_Written problem_
Rewrite the lines below as a JSON list of strings with one string for each line, and leave out any blank lines.

— Begin Supplied material —

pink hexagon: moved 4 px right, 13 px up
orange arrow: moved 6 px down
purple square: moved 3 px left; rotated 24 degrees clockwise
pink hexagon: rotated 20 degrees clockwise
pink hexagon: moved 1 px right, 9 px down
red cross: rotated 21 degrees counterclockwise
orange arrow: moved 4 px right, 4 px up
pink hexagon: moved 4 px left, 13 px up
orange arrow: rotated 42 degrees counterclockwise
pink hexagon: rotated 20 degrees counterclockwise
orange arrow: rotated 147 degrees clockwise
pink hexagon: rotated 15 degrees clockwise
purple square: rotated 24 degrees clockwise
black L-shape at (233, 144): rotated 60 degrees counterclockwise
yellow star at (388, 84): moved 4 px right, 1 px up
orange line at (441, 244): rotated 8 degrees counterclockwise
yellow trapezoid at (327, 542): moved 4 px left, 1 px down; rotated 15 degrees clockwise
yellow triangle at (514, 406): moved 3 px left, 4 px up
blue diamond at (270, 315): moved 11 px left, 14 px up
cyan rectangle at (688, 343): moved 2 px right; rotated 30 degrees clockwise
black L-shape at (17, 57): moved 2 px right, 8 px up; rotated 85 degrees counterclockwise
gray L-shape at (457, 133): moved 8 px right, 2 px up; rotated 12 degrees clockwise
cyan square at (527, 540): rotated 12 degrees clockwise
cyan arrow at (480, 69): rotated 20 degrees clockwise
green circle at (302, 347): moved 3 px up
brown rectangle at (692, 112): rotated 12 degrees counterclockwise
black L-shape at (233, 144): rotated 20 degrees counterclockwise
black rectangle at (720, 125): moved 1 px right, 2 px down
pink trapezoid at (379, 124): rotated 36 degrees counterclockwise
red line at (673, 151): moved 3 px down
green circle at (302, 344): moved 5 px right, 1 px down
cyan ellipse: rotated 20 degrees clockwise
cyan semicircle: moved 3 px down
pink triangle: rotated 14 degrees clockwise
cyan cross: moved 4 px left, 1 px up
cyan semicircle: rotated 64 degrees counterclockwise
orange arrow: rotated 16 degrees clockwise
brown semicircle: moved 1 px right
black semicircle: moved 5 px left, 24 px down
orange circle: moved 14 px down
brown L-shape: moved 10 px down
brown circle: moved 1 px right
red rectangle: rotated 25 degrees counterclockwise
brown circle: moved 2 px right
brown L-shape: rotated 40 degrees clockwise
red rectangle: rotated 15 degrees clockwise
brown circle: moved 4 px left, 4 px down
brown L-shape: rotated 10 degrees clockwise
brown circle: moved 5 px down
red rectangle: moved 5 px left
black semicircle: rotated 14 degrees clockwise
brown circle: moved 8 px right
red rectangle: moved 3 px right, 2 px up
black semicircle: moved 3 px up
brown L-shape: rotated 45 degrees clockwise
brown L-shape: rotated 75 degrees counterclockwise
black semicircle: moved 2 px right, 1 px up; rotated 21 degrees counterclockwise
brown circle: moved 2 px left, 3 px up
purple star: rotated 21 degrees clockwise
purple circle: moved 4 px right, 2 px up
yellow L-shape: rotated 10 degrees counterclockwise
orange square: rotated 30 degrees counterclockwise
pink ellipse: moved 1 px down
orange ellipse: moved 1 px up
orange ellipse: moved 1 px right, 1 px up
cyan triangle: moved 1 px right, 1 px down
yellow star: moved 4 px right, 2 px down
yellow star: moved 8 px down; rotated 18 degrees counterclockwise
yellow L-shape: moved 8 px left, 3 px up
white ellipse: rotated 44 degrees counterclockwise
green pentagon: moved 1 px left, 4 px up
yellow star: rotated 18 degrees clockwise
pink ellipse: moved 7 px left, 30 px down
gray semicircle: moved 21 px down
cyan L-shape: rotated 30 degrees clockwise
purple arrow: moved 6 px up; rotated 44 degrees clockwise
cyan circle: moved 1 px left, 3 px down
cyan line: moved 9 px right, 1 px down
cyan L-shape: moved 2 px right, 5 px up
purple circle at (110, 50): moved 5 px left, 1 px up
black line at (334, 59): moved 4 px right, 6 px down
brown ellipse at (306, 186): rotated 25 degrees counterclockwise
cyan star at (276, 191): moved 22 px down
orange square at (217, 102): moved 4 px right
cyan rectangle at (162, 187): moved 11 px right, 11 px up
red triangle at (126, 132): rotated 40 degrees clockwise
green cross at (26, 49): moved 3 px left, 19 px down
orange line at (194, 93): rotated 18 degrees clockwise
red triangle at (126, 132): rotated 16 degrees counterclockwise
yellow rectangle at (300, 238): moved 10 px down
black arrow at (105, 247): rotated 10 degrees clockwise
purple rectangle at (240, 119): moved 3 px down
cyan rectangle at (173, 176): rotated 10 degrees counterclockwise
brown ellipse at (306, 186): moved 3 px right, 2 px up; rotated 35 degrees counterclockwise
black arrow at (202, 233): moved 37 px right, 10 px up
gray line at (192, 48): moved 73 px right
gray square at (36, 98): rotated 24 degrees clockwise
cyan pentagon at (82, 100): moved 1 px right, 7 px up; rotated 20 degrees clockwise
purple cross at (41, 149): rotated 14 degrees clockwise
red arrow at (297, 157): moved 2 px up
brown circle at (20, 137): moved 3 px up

— End Supplied material —

_The result_
[
  "pink hexagon: moved 4 px right, 13 px up",
  "orange arrow: moved 6 px down",
  "purple square: moved 3 px left; rotated 24 degrees clockwise",
  "pink hexagon: rotated 20 degrees clockwise",
  "pink hexagon: moved 1 px right, 9 px down",
  "red cross: rotated 21 degrees counterclockwise",
  "orange arrow: moved 4 px right, 4 px up",
  "pink hexagon: moved 4 px left, 13 px up",
  "orange arrow: rotated 42 degrees counterclockwise",
  "pink hexagon: rotated 20 degrees counterclockwise",
  "orange arrow: rotated 147 degrees clockwise",
  "pink hexagon: rotated 15 degrees clockwise",
  "purple square: rotated 24 degrees clockwise",
  "black L-shape at (233, 144): rotated 60 degrees counterclockwise",
  "yellow star at (388, 84): moved 4 px right, 1 px up",
  "orange line at (441, 244): rotated 8 degrees counterclockwise",
  "yellow trapezoid at (327, 542): moved 4 px left, 1 px down; rotated 15 degrees clockwise",
  "yellow triangle at (514, 406): moved 3 px left, 4 px up",
  "blue diamond at (270, 315): moved 11 px left, 14 px up",
  "cyan rectangle at (688, 343): moved 2 px right; rotated 30 degrees clockwise",
  "black L-shape at (17, 57): moved 2 px right, 8 px up; rotated 85 degrees counterclockwise",
  "gray L-shape at (457, 133): moved 8 px right, 2 px up; rotated 12 degrees clockwise",
  "cyan square at (527, 540): rotated 12 degrees clockwise",
  "cyan arrow at (480, 69): rotated 20 degrees clockwise",
  "green circle at (302, 347): moved 3 px up",
  "brown rectangle at (692, 112): rotated 12 degrees counterclockwise",
  "black L-shape at (233, 144): rotated 20 degrees counterclockwise",
  "black rectangle at (720, 125): moved 1 px right, 2 px down",
  "pink trapezoid at (379, 124): rotated 36 degrees counterclockwise",
  "red line at (673, 151): moved 3 px down",
  "green circle at (302, 344): moved 5 px right, 1 px down",
  "cyan ellipse: rotated 20 degrees clockwise",
  "cyan semicircle: moved 3 px down",
  "pink triangle: rotated 14 degrees clockwise",
  "cyan cross: moved 4 px left, 1 px up",
  "cyan semicircle: rotated 64 degrees counterclockwise",
  "orange arrow: rotated 16 degrees clockwise",
  "brown semicircle: moved 1 px right",
  "black semicircle: moved 5 px left, 24 px down",
  "orange circle: moved 14 px down",
  "brown L-shape: moved 10 px down",
  "brown circle: moved 1 px right",
  "red rectangle: rotated 25 degrees counterclockwise",
  "brown circle: moved 2 px right",
  "brown L-shape: rotated 40 degrees clockwise",
  "red rectangle: rotated 15 degrees clockwise",
  "brown circle: moved 4 px left, 4 px down",
  "brown L-shape: rotated 10 degrees clockwise",
  "brown circle: moved 5 px down",
  "red rectangle: moved 5 px left",
  "black semicircle: rotated 14 degrees clockwise",
  "brown circle: moved 8 px right",
  "red rectangle: moved 3 px right, 2 px up",
  "black semicircle: moved 3 px up",
  "brown L-shape: rotated 45 degrees clockwise",
  "brown L-shape: rotated 75 degrees counterclockwise",
  "black semicircle: moved 2 px right, 1 px up; rotated 21 degrees counterclockwise",
  "brown circle: moved 2 px left, 3 px up",
  "purple star: rotated 21 degrees clockwise",
  "purple circle: moved 4 px right, 2 px up",
  "yellow L-shape: rotated 10 degrees counterclockwise",
  "orange square: rotated 30 degrees counterclockwise",
  "pink ellipse: moved 1 px down",
  "orange ellipse: moved 1 px up",
  "orange ellipse: moved 1 px right, 1 px up",
  "cyan triangle: moved 1 px right, 1 px down",
  "yellow star: moved 4 px right, 2 px down",
  "yellow star: moved 8 px down; rotated 18 degrees counterclockwise",
  "yellow L-shape: moved 8 px left, 3 px up",
  "white ellipse: rotated 44 degrees counterclockwise",
  "green pentagon: moved 1 px left, 4 px up",
  "yellow star: rotated 18 degrees clockwise",
  "pink ellipse: moved 7 px left, 30 px down",
  "gray semicircle: moved 21 px down",
  "cyan L-shape: rotated 30 degrees clockwise",
  "purple arrow: moved 6 px up; rotated 44 degrees clockwise",
  "cyan circle: moved 1 px left, 3 px down",
  "cyan line: moved 9 px right, 1 px down",
  "cyan L-shape: moved 2 px right, 5 px up",
  "purple circle at (110, 50): moved 5 px left, 1 px up",
  "black line at (334, 59): moved 4 px right, 6 px down",
  "brown ellipse at (306, 186): rotated 25 degrees counterclockwise",
  "cyan star at (276, 191): moved 22 px down",
  "orange square at (217, 102): moved 4 px right",
  "cyan rectangle at (162, 187): moved 11 px right, 11 px up",
  "red triangle at (126, 132): rotated 40 degrees clockwise",
  "green cross at (26, 49): moved 3 px left, 19 px down",
  "orange line at (194, 93): rotated 18 degrees clockwise",
  "red triangle at (126, 132): rotated 16 degrees counterclockwise",
  "yellow rectangle at (300, 238): moved 10 px down",
  "black arrow at (105, 247): rotated 10 degrees clockwise",
  "purple rectangle at (240, 119): moved 3 px down",
  "cyan rectangle at (173, 176): rotated 10 degrees counterclockwise",
  "brown ellipse at (306, 186): moved 3 px right, 2 px up; rotated 35 degrees counterclockwise",
  "black arrow at (202, 233): moved 37 px right, 10 px up",
  "gray line at (192, 48): moved 73 px right",
  "gray square at (36, 98): rotated 24 degrees clockwise",
  "cyan pentagon at (82, 100): moved 1 px right, 7 px up; rotated 20 degrees clockwise",
  "purple cross at (41, 149): rotated 14 degrees clockwise",
  "red arrow at (297, 157): moved 2 px up",
  "brown circle at (20, 137): moved 3 px up"
]